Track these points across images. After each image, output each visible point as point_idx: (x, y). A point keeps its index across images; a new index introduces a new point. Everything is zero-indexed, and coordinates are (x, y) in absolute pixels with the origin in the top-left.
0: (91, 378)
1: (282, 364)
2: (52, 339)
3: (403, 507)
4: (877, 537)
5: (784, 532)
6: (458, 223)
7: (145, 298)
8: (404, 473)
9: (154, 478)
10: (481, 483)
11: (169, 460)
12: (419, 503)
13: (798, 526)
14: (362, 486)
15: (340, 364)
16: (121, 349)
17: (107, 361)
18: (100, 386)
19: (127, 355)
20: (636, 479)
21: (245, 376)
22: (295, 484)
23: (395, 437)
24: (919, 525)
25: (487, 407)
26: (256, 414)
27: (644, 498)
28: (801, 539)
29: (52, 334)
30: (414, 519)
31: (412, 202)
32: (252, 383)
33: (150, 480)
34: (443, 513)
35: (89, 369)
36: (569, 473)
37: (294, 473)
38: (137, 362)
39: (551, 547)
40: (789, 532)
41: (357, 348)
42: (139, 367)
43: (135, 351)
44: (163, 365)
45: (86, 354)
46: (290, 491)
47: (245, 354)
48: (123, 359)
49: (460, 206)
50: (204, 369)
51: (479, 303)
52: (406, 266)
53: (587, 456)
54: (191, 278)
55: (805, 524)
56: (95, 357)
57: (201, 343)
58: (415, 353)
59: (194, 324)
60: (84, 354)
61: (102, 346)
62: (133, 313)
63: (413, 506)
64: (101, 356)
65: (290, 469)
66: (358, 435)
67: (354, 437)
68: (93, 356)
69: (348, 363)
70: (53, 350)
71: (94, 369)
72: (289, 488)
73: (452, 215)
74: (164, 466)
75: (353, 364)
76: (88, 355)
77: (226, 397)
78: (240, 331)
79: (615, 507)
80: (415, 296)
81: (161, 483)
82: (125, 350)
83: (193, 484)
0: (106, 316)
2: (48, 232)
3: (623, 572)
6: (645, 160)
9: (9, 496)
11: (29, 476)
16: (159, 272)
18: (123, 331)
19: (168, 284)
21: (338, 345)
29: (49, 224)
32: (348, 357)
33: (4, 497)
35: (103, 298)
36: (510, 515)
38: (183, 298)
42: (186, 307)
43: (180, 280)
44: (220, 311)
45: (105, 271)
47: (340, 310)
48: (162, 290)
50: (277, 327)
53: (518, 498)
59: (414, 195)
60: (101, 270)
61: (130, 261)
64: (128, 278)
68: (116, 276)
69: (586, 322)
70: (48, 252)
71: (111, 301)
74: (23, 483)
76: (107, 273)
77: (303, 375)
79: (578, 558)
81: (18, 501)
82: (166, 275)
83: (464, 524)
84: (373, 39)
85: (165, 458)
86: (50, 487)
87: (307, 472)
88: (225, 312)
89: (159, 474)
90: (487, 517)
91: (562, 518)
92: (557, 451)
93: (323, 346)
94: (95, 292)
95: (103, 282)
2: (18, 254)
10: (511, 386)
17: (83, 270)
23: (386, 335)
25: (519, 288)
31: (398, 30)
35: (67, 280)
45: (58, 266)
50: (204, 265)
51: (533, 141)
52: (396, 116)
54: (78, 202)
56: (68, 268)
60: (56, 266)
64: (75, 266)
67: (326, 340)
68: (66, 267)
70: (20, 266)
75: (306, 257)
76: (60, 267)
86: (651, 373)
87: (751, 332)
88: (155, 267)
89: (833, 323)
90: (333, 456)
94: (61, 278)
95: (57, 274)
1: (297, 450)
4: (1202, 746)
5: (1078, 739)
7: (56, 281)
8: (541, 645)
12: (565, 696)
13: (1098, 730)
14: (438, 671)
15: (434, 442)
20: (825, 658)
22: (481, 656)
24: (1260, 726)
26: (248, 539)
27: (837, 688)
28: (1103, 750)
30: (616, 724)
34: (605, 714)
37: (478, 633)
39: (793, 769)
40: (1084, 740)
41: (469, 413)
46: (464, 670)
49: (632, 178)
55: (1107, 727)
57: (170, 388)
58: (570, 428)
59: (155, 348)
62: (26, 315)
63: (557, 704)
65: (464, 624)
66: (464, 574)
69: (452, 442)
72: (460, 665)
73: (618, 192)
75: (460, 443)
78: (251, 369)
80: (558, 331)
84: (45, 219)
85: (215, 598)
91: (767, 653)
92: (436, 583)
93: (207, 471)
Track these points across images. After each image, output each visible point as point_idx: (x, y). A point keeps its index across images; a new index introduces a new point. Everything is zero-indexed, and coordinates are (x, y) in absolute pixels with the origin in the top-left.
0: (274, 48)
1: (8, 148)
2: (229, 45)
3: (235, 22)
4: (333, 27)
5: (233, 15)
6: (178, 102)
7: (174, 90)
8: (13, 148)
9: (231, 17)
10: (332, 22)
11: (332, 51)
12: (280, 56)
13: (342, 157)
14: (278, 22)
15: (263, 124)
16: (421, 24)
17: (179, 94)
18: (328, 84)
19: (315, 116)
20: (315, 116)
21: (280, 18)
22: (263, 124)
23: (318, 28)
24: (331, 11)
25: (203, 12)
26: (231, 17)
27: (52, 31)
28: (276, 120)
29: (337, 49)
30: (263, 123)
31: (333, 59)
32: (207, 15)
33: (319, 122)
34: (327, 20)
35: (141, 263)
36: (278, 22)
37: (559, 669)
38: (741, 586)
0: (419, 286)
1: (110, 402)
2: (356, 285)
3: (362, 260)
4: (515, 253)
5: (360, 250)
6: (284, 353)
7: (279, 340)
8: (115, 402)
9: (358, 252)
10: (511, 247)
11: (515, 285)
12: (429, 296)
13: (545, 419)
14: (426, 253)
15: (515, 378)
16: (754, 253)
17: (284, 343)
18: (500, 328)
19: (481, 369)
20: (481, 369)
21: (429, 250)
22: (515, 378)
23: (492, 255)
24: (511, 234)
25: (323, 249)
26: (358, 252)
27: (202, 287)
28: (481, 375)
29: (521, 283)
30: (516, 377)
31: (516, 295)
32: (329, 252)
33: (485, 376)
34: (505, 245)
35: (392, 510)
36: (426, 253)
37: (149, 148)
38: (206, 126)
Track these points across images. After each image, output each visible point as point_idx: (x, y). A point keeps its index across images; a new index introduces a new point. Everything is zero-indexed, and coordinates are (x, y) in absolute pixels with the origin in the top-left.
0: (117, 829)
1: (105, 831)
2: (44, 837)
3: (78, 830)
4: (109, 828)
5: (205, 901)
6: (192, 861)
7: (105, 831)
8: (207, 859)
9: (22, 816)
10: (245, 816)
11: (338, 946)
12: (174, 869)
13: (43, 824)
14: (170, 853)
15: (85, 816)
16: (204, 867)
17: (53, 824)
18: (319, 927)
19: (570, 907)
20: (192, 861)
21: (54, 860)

» Job:
Reproduce every line of the items above verbatim, with no additions, omissions, or alterations.

» Answer to the problem:
Track these points across images. After each image, output each visible point as point_idx: (x, y). A point keeps its index across images; a new index introduces a new point. Everything is zero-indexed, and coordinates are (x, y) in absolute pixels with the origin in the top-left.
0: (91, 378)
1: (282, 364)
2: (52, 339)
3: (403, 507)
4: (877, 537)
5: (784, 532)
6: (458, 223)
7: (145, 298)
8: (404, 473)
9: (154, 478)
10: (481, 483)
11: (169, 460)
12: (419, 503)
13: (798, 526)
14: (362, 486)
15: (340, 364)
16: (121, 349)
17: (107, 361)
18: (100, 386)
19: (127, 355)
20: (636, 479)
21: (245, 376)
22: (295, 484)
23: (395, 437)
24: (919, 525)
25: (487, 407)
26: (256, 414)
27: (644, 498)
28: (801, 539)
29: (52, 334)
30: (414, 519)
31: (412, 202)
32: (252, 383)
33: (150, 480)
34: (443, 513)
35: (89, 369)
36: (569, 473)
37: (294, 473)
38: (137, 362)
39: (551, 547)
40: (789, 532)
41: (357, 348)
42: (139, 367)
43: (135, 351)
44: (163, 365)
45: (86, 354)
46: (290, 491)
47: (245, 354)
48: (123, 359)
49: (460, 206)
50: (204, 369)
51: (479, 303)
52: (406, 266)
53: (587, 456)
54: (191, 278)
55: (805, 524)
56: (95, 357)
57: (201, 343)
58: (415, 353)
59: (194, 324)
60: (84, 354)
61: (102, 346)
62: (133, 313)
63: (413, 506)
64: (101, 356)
65: (290, 469)
66: (358, 435)
67: (354, 437)
68: (93, 356)
69: (348, 363)
70: (53, 350)
71: (94, 369)
72: (289, 488)
73: (452, 215)
74: (164, 466)
75: (353, 364)
76: (88, 355)
77: (226, 397)
78: (240, 331)
79: (615, 507)
80: (415, 296)
81: (161, 483)
82: (125, 350)
83: (193, 484)
0: (106, 316)
2: (48, 232)
3: (623, 572)
6: (645, 160)
9: (9, 496)
11: (29, 476)
16: (159, 272)
18: (123, 331)
19: (168, 284)
21: (338, 345)
29: (49, 224)
32: (348, 357)
33: (4, 497)
35: (103, 298)
36: (510, 515)
38: (183, 298)
42: (186, 307)
43: (180, 280)
44: (220, 311)
45: (105, 271)
47: (340, 310)
48: (162, 290)
50: (277, 327)
53: (518, 498)
59: (414, 195)
60: (101, 270)
61: (130, 261)
64: (128, 278)
68: (116, 276)
69: (586, 322)
70: (48, 252)
71: (111, 301)
74: (23, 483)
76: (107, 273)
77: (303, 375)
79: (578, 558)
81: (18, 501)
82: (166, 275)
83: (464, 524)
84: (373, 39)
85: (165, 458)
86: (50, 487)
87: (307, 472)
88: (225, 312)
89: (159, 474)
90: (487, 517)
91: (562, 518)
92: (557, 451)
93: (323, 346)
94: (95, 292)
95: (103, 282)
2: (18, 254)
10: (511, 386)
17: (83, 270)
23: (386, 335)
25: (519, 288)
31: (398, 30)
35: (67, 280)
45: (58, 266)
50: (204, 265)
51: (533, 141)
52: (396, 116)
54: (78, 202)
56: (68, 268)
60: (56, 266)
64: (75, 266)
67: (326, 340)
68: (66, 267)
70: (20, 266)
75: (306, 257)
76: (60, 267)
86: (651, 373)
87: (751, 332)
88: (155, 267)
89: (833, 323)
90: (333, 456)
94: (61, 278)
95: (57, 274)
1: (297, 450)
4: (1202, 746)
5: (1078, 739)
7: (56, 281)
8: (541, 645)
12: (565, 696)
13: (1098, 730)
14: (438, 671)
15: (434, 442)
20: (825, 658)
22: (481, 656)
24: (1260, 726)
26: (248, 539)
27: (837, 688)
28: (1103, 750)
30: (616, 724)
34: (605, 714)
37: (478, 633)
39: (793, 769)
40: (1084, 740)
41: (469, 413)
46: (464, 670)
49: (632, 178)
55: (1107, 727)
57: (170, 388)
58: (570, 428)
59: (155, 348)
62: (26, 315)
63: (557, 704)
65: (464, 624)
66: (464, 574)
69: (452, 442)
72: (460, 665)
73: (618, 192)
75: (460, 443)
78: (251, 369)
80: (558, 331)
84: (45, 219)
85: (215, 598)
91: (767, 653)
92: (436, 583)
93: (207, 471)
Track these points across images. After each image, output each visible point as point_idx: (x, y). A point keeps its index across images; a new index introduces a new point. Everything is zero-indexed, and coordinates are (x, y) in absolute pixels with the origin in the top-left.
0: (274, 48)
1: (8, 148)
2: (229, 45)
3: (235, 22)
4: (333, 27)
5: (233, 15)
6: (178, 102)
7: (174, 90)
8: (13, 148)
9: (231, 17)
10: (332, 22)
11: (332, 51)
12: (280, 56)
13: (342, 157)
14: (278, 22)
15: (263, 124)
16: (421, 24)
17: (179, 94)
18: (328, 84)
19: (315, 116)
20: (315, 116)
21: (280, 18)
22: (263, 124)
23: (318, 28)
24: (331, 11)
25: (203, 12)
26: (231, 17)
27: (52, 31)
28: (276, 120)
29: (337, 49)
30: (263, 123)
31: (333, 59)
32: (207, 15)
33: (319, 122)
34: (327, 20)
35: (141, 263)
36: (278, 22)
37: (559, 669)
38: (741, 586)
0: (419, 286)
1: (110, 402)
2: (356, 285)
3: (362, 260)
4: (515, 253)
5: (360, 250)
6: (284, 353)
7: (279, 340)
8: (115, 402)
9: (358, 252)
10: (511, 247)
11: (515, 285)
12: (429, 296)
13: (545, 419)
14: (426, 253)
15: (515, 378)
16: (754, 253)
17: (284, 343)
18: (500, 328)
19: (481, 369)
20: (481, 369)
21: (429, 250)
22: (515, 378)
23: (492, 255)
24: (511, 234)
25: (323, 249)
26: (358, 252)
27: (202, 287)
28: (481, 375)
29: (521, 283)
30: (516, 377)
31: (516, 295)
32: (329, 252)
33: (485, 376)
34: (505, 245)
35: (392, 510)
36: (426, 253)
37: (149, 148)
38: (206, 126)
Track these points across images. After each image, output each visible point as point_idx: (x, y). A point keeps its index across images; a new index introduces a new point. Everything is zero-indexed, and coordinates are (x, y) in absolute pixels with the origin in the top-left.
0: (117, 829)
1: (105, 831)
2: (44, 837)
3: (78, 830)
4: (109, 828)
5: (205, 901)
6: (192, 861)
7: (105, 831)
8: (207, 859)
9: (22, 816)
10: (245, 816)
11: (338, 946)
12: (174, 869)
13: (43, 824)
14: (170, 853)
15: (85, 816)
16: (204, 867)
17: (53, 824)
18: (319, 927)
19: (570, 907)
20: (192, 861)
21: (54, 860)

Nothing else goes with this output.